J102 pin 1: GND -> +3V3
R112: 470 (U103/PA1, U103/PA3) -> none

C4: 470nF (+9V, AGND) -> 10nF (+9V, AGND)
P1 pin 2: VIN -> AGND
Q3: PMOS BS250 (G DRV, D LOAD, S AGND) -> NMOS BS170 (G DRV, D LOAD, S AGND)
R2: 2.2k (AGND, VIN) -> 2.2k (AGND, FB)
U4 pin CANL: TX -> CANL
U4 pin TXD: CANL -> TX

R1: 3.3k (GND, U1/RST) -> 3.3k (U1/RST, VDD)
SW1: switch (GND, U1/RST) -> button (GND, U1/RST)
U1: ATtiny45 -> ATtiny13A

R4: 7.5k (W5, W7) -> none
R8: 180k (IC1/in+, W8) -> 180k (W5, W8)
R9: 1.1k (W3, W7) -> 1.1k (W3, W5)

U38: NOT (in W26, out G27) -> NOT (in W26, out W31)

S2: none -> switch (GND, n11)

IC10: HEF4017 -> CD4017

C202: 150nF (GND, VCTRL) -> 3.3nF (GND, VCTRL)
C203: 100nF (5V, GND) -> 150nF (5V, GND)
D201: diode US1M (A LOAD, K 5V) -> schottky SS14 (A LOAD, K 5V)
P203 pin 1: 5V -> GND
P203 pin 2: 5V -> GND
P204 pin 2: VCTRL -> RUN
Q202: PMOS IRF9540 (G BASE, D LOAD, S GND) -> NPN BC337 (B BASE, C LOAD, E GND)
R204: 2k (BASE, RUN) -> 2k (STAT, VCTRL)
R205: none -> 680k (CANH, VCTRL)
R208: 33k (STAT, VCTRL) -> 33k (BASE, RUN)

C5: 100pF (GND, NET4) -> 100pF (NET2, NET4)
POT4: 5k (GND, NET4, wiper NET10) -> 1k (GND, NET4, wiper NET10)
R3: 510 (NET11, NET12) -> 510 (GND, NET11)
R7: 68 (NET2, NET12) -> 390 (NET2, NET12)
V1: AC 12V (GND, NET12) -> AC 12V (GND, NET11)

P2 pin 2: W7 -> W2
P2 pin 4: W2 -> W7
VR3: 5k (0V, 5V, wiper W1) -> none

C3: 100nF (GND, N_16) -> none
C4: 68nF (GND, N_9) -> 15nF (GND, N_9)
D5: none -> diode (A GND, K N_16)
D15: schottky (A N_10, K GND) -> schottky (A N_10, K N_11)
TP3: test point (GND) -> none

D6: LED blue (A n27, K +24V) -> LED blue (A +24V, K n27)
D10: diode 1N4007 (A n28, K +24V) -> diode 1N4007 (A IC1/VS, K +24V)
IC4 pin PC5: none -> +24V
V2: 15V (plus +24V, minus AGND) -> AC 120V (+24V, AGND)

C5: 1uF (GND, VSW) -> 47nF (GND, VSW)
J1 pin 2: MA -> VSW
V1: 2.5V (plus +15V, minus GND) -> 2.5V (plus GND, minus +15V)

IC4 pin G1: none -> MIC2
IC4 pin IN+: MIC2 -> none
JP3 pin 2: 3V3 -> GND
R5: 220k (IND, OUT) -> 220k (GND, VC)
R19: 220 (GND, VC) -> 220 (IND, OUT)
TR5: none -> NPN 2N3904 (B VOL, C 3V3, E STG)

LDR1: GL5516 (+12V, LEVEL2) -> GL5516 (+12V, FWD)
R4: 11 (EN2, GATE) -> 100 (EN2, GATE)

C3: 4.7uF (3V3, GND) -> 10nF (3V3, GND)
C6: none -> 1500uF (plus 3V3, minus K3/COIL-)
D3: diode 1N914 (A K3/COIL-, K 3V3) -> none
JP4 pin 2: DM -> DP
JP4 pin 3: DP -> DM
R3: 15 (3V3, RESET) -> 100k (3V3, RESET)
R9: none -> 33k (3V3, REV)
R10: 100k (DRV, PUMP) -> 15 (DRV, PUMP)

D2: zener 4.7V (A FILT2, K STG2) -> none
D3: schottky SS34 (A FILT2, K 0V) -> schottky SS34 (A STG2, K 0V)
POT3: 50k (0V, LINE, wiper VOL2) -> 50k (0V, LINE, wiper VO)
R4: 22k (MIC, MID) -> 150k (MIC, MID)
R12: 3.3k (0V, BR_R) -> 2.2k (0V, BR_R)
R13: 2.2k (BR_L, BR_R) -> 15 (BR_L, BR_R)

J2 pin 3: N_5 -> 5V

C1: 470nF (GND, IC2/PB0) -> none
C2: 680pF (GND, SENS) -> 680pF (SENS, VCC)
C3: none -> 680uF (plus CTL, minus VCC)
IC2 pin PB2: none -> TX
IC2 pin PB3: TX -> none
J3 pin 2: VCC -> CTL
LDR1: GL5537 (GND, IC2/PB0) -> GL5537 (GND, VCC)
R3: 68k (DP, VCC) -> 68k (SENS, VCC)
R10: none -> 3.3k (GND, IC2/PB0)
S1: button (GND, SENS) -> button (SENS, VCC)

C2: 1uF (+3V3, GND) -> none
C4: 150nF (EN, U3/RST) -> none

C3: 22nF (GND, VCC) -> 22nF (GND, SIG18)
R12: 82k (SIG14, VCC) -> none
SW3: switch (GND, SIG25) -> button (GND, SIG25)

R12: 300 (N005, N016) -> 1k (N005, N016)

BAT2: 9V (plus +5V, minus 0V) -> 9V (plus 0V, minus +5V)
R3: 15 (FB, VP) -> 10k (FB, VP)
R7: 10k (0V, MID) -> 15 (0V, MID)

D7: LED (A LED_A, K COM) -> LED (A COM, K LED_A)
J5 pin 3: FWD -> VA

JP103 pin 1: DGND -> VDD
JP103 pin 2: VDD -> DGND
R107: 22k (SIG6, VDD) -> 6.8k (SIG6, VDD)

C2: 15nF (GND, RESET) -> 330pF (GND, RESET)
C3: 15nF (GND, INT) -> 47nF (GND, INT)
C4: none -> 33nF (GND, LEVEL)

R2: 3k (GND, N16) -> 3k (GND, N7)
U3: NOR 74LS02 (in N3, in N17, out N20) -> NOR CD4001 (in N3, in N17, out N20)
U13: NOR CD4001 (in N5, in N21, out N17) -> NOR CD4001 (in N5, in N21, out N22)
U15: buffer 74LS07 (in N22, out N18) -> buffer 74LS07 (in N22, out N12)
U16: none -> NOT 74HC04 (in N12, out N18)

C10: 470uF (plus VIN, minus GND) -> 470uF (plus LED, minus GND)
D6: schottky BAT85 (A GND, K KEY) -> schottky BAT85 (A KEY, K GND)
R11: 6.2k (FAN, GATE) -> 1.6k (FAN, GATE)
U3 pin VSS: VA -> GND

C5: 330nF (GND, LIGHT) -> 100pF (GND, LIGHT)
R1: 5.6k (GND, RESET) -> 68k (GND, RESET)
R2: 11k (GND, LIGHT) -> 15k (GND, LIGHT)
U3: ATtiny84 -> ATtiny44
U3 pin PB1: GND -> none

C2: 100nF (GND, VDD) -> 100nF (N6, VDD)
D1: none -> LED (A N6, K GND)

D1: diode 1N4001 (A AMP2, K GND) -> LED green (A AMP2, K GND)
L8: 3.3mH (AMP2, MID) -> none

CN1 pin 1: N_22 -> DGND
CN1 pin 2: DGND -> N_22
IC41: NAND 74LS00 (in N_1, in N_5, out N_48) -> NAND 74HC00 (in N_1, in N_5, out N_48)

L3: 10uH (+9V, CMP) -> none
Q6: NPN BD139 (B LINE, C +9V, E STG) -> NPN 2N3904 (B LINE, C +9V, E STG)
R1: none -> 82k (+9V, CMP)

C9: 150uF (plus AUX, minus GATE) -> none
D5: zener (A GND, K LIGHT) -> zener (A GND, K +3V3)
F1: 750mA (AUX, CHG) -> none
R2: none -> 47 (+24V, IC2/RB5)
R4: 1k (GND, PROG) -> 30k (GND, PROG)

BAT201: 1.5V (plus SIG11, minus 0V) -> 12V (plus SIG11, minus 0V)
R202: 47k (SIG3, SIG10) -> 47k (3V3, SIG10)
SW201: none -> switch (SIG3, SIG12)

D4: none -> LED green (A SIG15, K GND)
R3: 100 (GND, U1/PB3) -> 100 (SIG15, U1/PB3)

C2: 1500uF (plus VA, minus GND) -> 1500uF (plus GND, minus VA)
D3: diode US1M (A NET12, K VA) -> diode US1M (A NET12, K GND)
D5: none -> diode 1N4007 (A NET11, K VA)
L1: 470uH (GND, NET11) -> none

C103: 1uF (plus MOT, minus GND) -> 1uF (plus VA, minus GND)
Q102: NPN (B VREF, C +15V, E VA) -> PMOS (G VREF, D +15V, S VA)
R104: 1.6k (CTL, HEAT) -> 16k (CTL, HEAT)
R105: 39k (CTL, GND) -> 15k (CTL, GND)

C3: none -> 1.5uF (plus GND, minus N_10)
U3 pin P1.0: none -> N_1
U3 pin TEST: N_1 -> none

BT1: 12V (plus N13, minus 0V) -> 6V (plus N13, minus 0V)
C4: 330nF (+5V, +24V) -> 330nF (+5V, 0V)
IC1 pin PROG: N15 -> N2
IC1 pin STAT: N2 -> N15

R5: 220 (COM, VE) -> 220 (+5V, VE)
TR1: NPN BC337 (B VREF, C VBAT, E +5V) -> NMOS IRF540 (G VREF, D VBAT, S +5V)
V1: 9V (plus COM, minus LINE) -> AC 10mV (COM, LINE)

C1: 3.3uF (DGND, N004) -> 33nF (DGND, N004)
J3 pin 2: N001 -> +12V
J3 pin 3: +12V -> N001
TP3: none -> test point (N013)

────────────────────

§ How to complete this task: Your answer should consist solely of the lines above from the line with "U16: none -> NOT 74HC04 (in N12, out N18)" to the line with "U3: ATtiny84 -> ATtiny44", both included, reproduced exactly.

§ Task response:
U16: none -> NOT 74HC04 (in N12, out N18)

C10: 470uF (plus VIN, minus GND) -> 470uF (plus LED, minus GND)
D6: schottky BAT85 (A GND, K KEY) -> schottky BAT85 (A KEY, K GND)
R11: 6.2k (FAN, GATE) -> 1.6k (FAN, GATE)
U3 pin VSS: VA -> GND

C5: 330nF (GND, LIGHT) -> 100pF (GND, LIGHT)
R1: 5.6k (GND, RESET) -> 68k (GND, RESET)
R2: 11k (GND, LIGHT) -> 15k (GND, LIGHT)
U3: ATtiny84 -> ATtiny44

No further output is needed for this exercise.